▸ **TASK GOAL**:
In the reply, include exactly the lines of the entries below from the first to the line with "blue star: moved 8 px right, 3 px down", that line included.

▸ **Extracted records**:
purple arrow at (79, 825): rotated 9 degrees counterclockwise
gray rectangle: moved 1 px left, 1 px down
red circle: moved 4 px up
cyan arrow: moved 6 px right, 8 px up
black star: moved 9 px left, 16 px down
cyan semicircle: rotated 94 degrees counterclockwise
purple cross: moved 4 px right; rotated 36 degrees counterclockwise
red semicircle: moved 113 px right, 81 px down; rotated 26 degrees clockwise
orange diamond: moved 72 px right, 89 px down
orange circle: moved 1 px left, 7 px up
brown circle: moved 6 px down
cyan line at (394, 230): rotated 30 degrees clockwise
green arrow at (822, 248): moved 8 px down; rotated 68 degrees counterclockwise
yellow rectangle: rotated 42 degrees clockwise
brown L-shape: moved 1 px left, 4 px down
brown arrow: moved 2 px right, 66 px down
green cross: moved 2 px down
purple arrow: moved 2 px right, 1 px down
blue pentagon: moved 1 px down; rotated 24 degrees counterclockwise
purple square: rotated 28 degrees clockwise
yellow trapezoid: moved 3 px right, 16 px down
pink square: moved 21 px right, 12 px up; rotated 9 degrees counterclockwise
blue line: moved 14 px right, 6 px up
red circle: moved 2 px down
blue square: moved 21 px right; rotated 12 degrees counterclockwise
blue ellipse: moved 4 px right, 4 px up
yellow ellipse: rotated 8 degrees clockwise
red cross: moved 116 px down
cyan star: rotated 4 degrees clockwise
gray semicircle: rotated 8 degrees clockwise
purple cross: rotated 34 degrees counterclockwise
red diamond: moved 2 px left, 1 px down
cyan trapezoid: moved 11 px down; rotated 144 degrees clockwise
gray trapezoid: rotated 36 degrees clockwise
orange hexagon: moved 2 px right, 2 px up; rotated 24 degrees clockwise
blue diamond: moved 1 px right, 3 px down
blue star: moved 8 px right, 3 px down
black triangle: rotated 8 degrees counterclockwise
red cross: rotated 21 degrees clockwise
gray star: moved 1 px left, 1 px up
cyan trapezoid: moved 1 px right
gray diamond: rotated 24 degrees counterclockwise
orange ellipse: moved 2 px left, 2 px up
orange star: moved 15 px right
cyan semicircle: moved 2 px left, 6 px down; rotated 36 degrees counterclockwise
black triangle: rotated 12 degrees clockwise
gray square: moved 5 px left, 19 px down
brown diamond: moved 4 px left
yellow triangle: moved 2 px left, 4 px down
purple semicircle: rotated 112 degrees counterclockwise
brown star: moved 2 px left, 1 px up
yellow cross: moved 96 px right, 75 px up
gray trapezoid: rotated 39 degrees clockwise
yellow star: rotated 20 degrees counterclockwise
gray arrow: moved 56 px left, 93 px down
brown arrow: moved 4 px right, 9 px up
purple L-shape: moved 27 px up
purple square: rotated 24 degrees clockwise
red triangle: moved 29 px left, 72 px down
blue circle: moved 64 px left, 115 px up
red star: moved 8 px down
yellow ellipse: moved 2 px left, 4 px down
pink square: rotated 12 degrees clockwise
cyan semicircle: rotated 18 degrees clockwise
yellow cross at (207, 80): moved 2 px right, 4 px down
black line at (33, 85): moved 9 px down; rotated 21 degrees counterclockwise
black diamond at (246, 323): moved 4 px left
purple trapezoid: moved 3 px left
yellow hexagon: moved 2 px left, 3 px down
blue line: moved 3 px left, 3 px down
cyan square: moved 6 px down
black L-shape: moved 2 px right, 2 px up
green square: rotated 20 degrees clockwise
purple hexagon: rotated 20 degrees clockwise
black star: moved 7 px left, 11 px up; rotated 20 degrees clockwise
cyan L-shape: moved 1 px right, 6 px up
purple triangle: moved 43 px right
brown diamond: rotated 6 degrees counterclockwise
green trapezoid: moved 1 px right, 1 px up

▸ **SOLUTION**:
purple arrow at (79, 825): rotated 9 degrees counterclockwise
gray rectangle: moved 1 px left, 1 px down
red circle: moved 4 px up
cyan arrow: moved 6 px right, 8 px up
black star: moved 9 px left, 16 px down
cyan semicircle: rotated 94 degrees counterclockwise
purple cross: moved 4 px right; rotated 36 degrees counterclockwise
red semicircle: moved 113 px right, 81 px down; rotated 26 degrees clockwise
orange diamond: moved 72 px right, 89 px down
orange circle: moved 1 px left, 7 px up
brown circle: moved 6 px down
cyan line at (394, 230): rotated 30 degrees clockwise
green arrow at (822, 248): moved 8 px down; rotated 68 degrees counterclockwise
yellow rectangle: rotated 42 degrees clockwise
brown L-shape: moved 1 px left, 4 px down
brown arrow: moved 2 px right, 66 px down
green cross: moved 2 px down
purple arrow: moved 2 px right, 1 px down
blue pentagon: moved 1 px down; rotated 24 degrees counterclockwise
purple square: rotated 28 degrees clockwise
yellow trapezoid: moved 3 px right, 16 px down
pink square: moved 21 px right, 12 px up; rotated 9 degrees counterclockwise
blue line: moved 14 px right, 6 px up
red circle: moved 2 px down
blue square: moved 21 px right; rotated 12 degrees counterclockwise
blue ellipse: moved 4 px right, 4 px up
yellow ellipse: rotated 8 degrees clockwise
red cross: moved 116 px down
cyan star: rotated 4 degrees clockwise
gray semicircle: rotated 8 degrees clockwise
purple cross: rotated 34 degrees counterclockwise
red diamond: moved 2 px left, 1 px down
cyan trapezoid: moved 11 px down; rotated 144 degrees clockwise
gray trapezoid: rotated 36 degrees clockwise
orange hexagon: moved 2 px right, 2 px up; rotated 24 degrees clockwise
blue diamond: moved 1 px right, 3 px down
blue star: moved 8 px right, 3 px down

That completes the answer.